The data >>
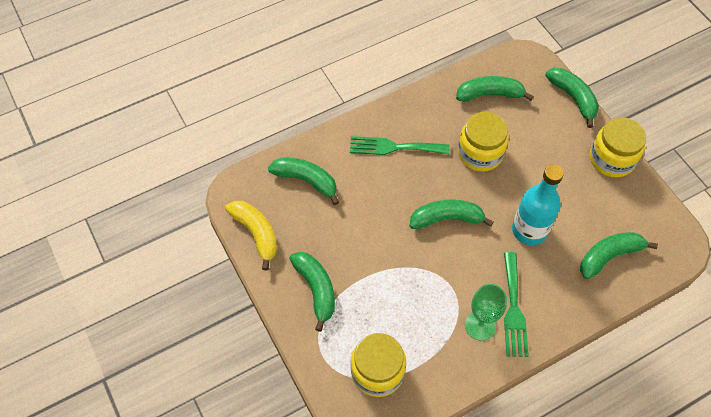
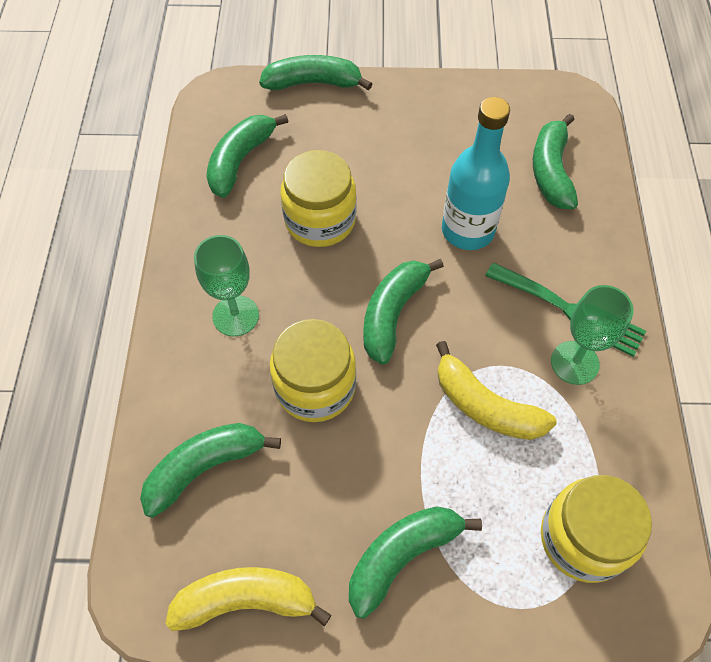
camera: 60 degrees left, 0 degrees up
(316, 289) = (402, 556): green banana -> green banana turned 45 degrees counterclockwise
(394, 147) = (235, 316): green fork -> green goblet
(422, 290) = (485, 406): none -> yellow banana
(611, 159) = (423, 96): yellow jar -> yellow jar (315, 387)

Written task >> Omit the pictures, then set down all the remaining data exactly as given.

Answer to this problem >>
camera: 60 degrees left, 0 degrees up
(316, 289) = (402, 556): green banana -> green banana turned 45 degrees counterclockwise
(394, 147) = (235, 316): green fork -> green goblet
(422, 290) = (485, 406): none -> yellow banana
(611, 159) = (423, 96): yellow jar -> yellow jar (315, 387)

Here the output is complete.